--- Data for the task ---
[Start of Attachment]
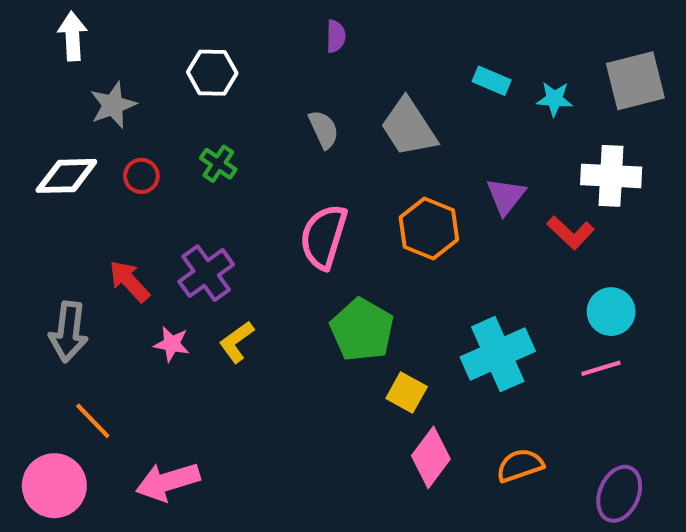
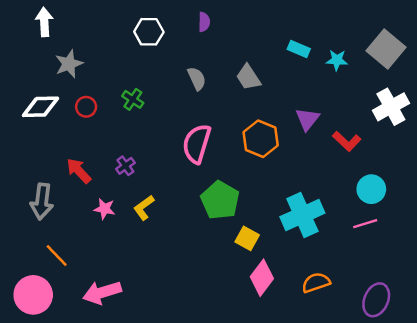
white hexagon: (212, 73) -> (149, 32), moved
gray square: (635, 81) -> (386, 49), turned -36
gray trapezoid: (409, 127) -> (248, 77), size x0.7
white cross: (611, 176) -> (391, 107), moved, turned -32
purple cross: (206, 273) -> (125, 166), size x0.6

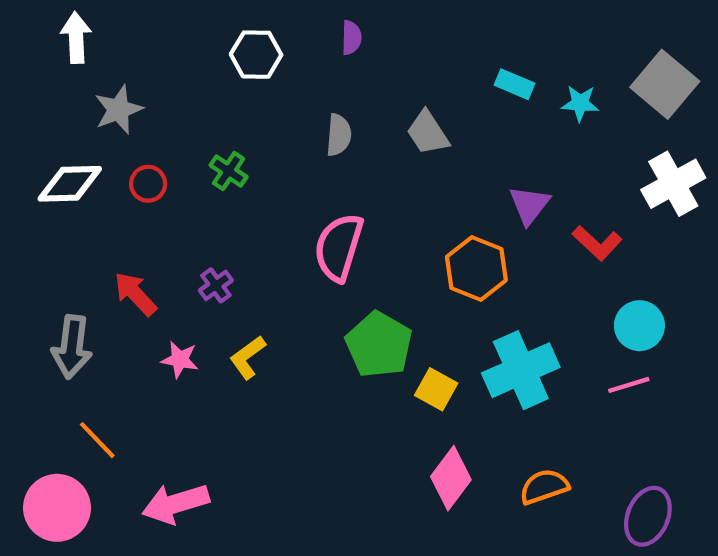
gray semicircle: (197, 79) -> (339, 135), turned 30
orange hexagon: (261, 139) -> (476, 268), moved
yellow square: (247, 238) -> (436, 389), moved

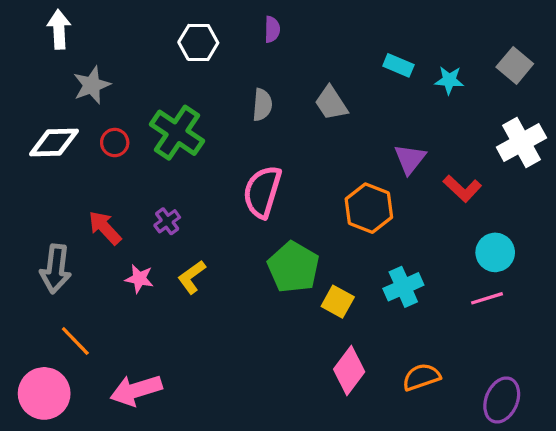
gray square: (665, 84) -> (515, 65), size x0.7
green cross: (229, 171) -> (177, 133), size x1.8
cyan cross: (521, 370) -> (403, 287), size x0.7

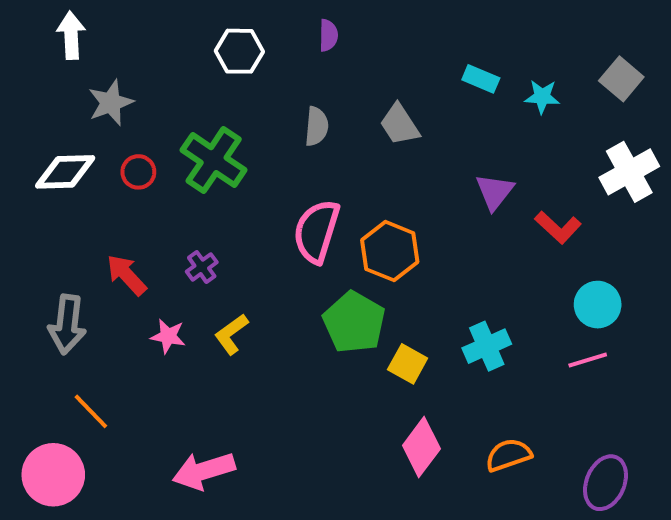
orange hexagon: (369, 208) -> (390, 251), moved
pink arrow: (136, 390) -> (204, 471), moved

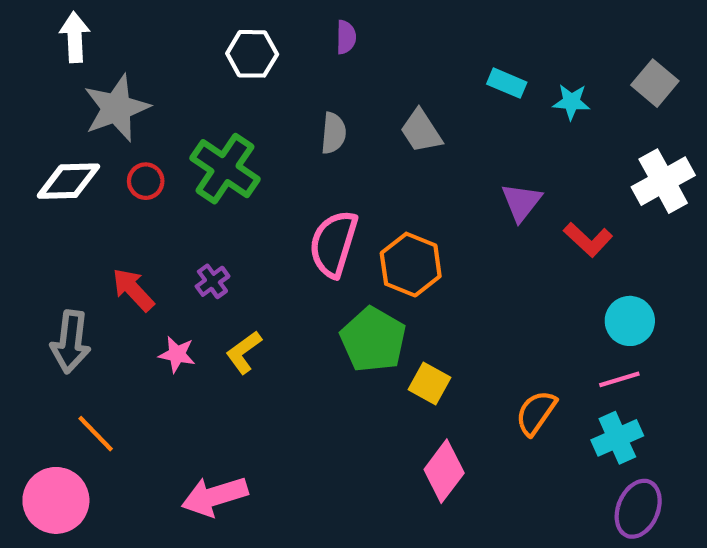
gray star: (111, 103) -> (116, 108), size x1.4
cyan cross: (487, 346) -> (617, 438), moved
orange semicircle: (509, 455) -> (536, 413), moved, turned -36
[End of Attachment]
--- Your instructions ---
Identify the lines in the entries that hold "orange" and return each one.

--- Output of the exercise ---
orange hexagon: (261, 139) -> (476, 268), moved
orange hexagon: (369, 208) -> (390, 251), moved
orange semicircle: (509, 455) -> (536, 413), moved, turned -36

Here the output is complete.